## PROBLEM
Set down every line from the one with "(356, 360) = (492, 321): green" to the end of the entries, both ends included, exactly as it reads and without pictures.

## Data items
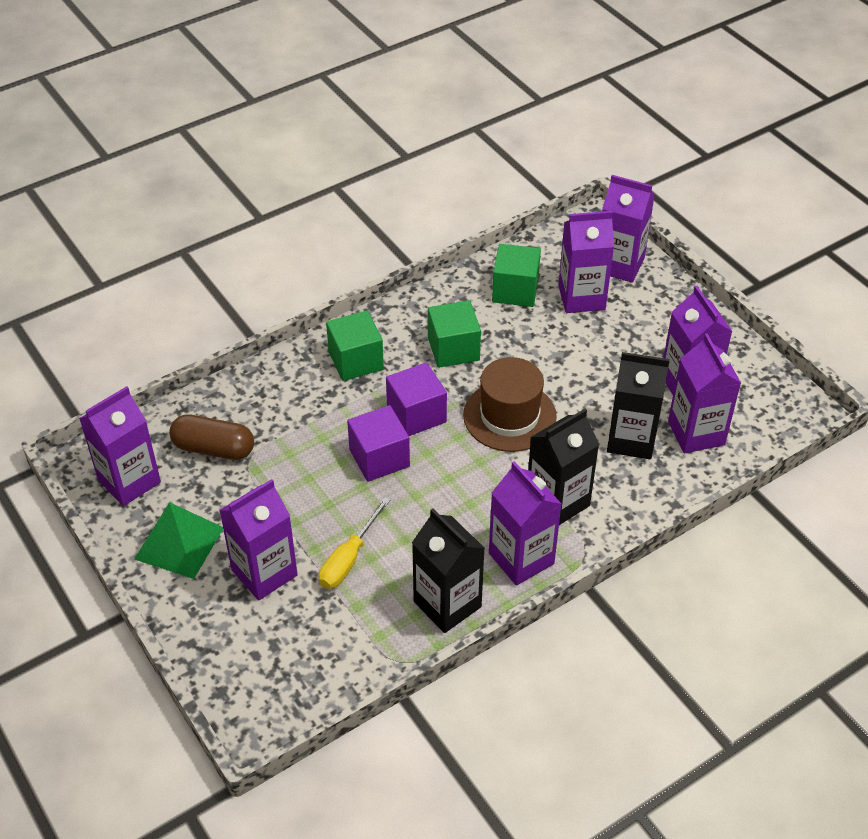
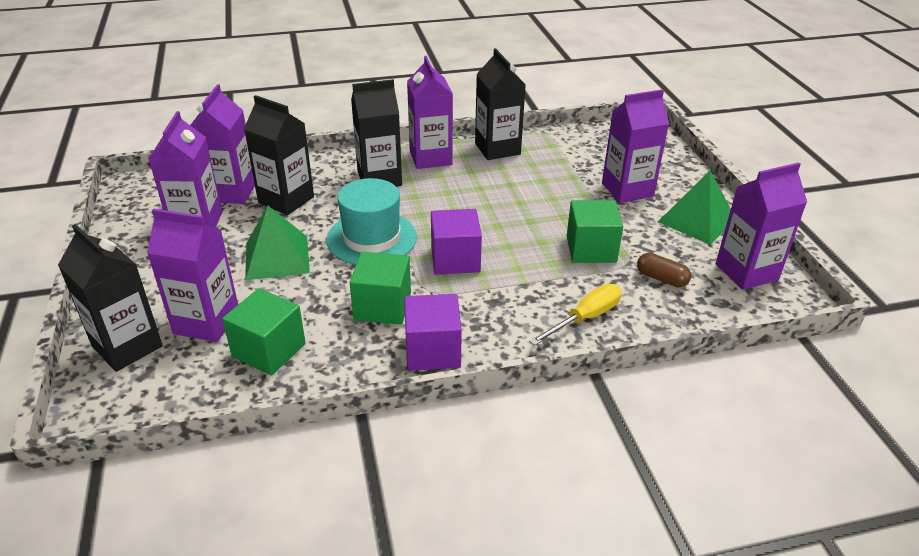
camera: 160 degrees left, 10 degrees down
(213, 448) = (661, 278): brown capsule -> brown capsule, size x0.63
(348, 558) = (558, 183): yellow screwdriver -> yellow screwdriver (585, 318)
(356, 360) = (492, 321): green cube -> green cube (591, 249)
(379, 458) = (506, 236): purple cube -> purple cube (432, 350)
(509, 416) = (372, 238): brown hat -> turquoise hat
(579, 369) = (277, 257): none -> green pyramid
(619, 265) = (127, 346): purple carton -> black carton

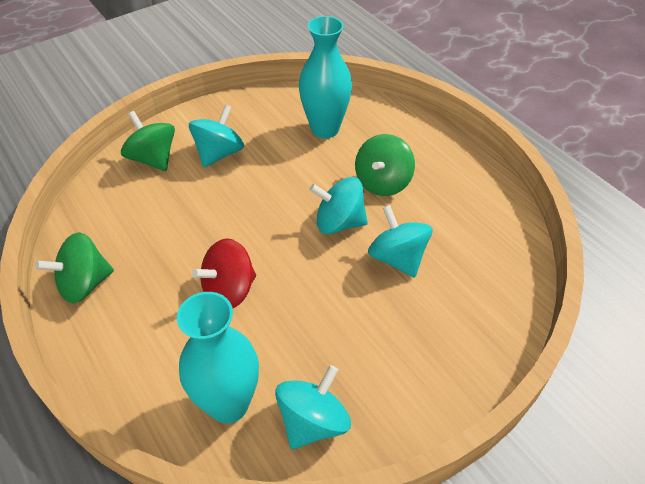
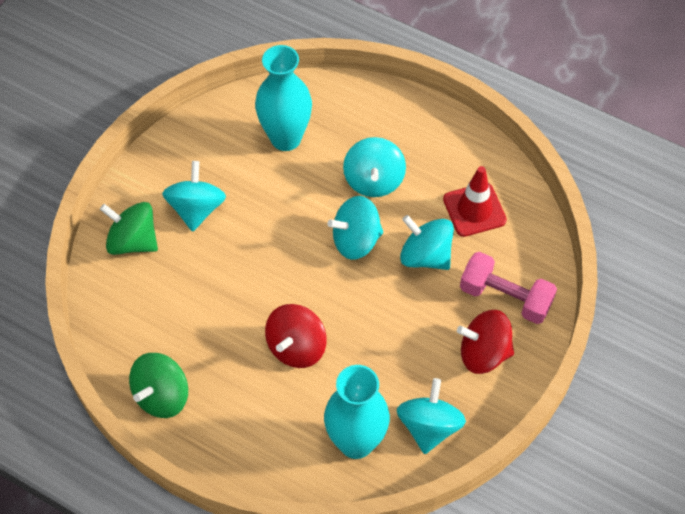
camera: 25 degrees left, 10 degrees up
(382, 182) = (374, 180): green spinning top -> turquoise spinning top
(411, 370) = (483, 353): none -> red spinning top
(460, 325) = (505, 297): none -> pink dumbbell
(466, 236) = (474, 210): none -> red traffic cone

## EXPECTED OUTPUT
(356, 360) = (492, 321): green cube -> green cube (591, 249)
(379, 458) = (506, 236): purple cube -> purple cube (432, 350)
(509, 416) = (372, 238): brown hat -> turquoise hat
(579, 369) = (277, 257): none -> green pyramid
(619, 265) = (127, 346): purple carton -> black carton

camera: 25 degrees left, 10 degrees up
(382, 182) = (374, 180): green spinning top -> turquoise spinning top
(411, 370) = (483, 353): none -> red spinning top
(460, 325) = (505, 297): none -> pink dumbbell
(466, 236) = (474, 210): none -> red traffic cone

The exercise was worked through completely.